Exercise
Each entry has to be given again in its exact wording, and no picture may appear in the result.

= Beginning of Section =

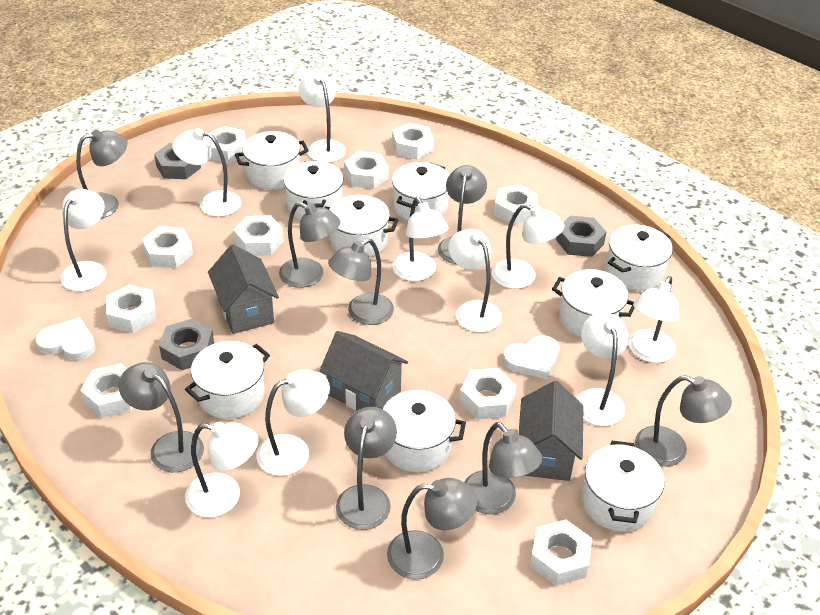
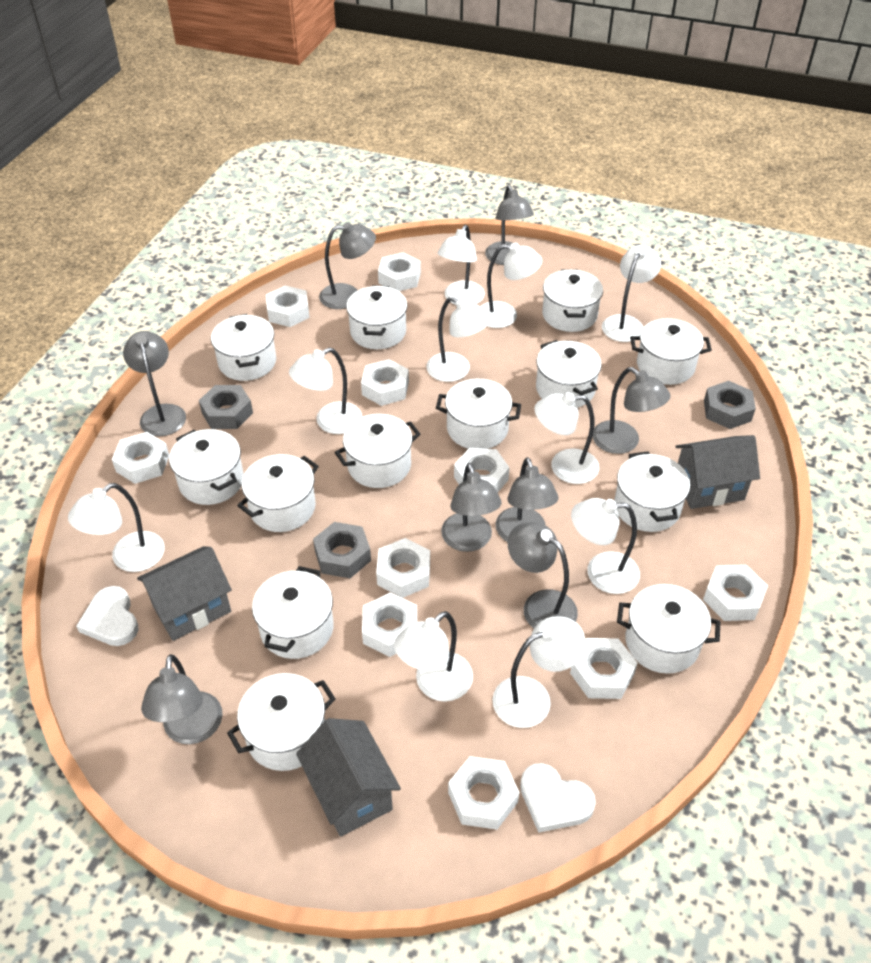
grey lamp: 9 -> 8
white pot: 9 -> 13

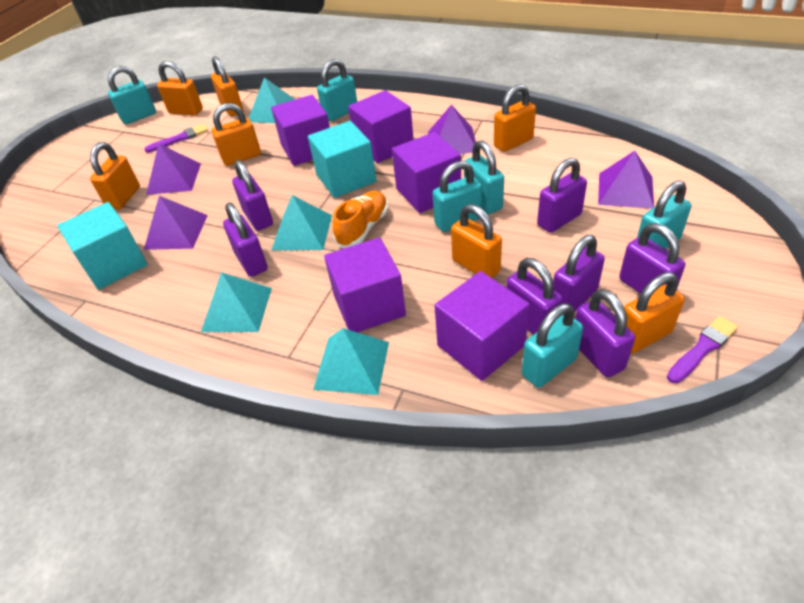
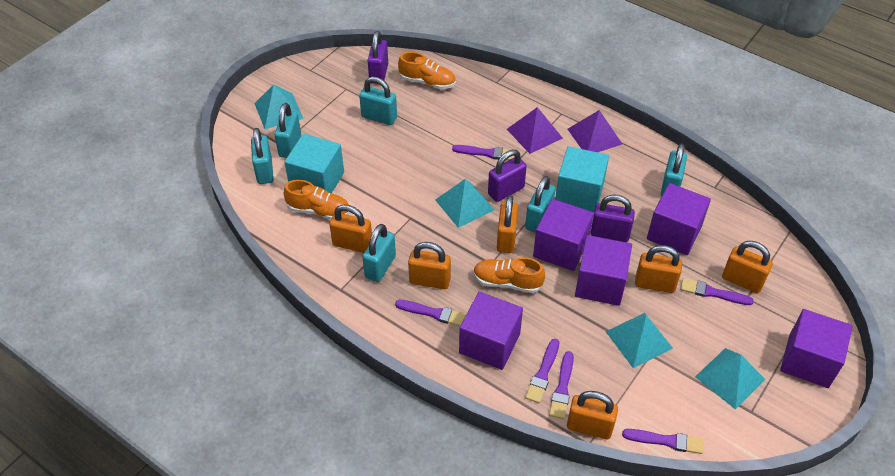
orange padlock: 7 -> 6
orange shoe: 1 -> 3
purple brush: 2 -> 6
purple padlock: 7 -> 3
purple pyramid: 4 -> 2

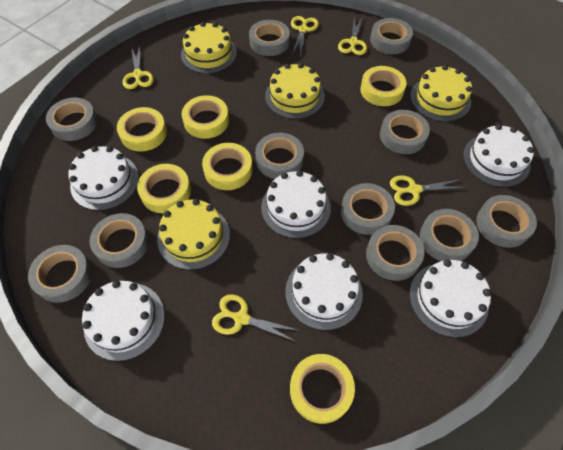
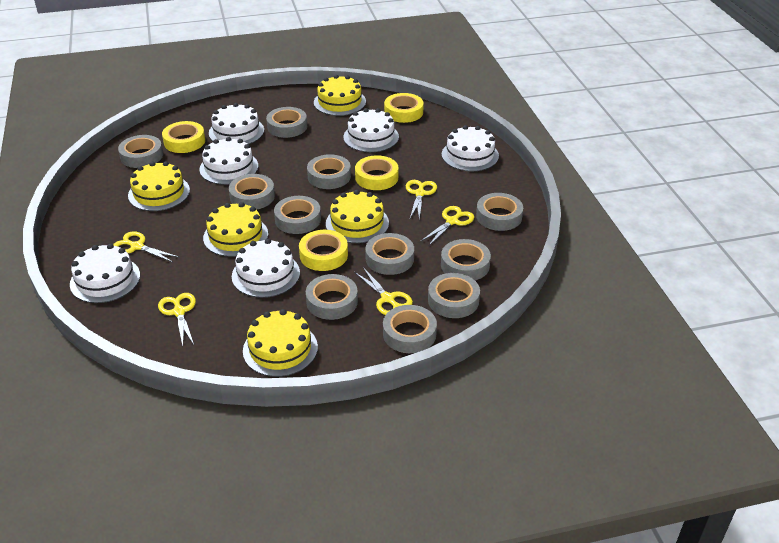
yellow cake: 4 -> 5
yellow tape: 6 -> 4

= End of Section =

Exercise result
grey lamp: 9 -> 8
white pot: 9 -> 13

orange padlock: 7 -> 6
orange shoe: 1 -> 3
purple brush: 2 -> 6
purple padlock: 7 -> 3
purple pyramid: 4 -> 2

yellow cake: 4 -> 5
yellow tape: 6 -> 4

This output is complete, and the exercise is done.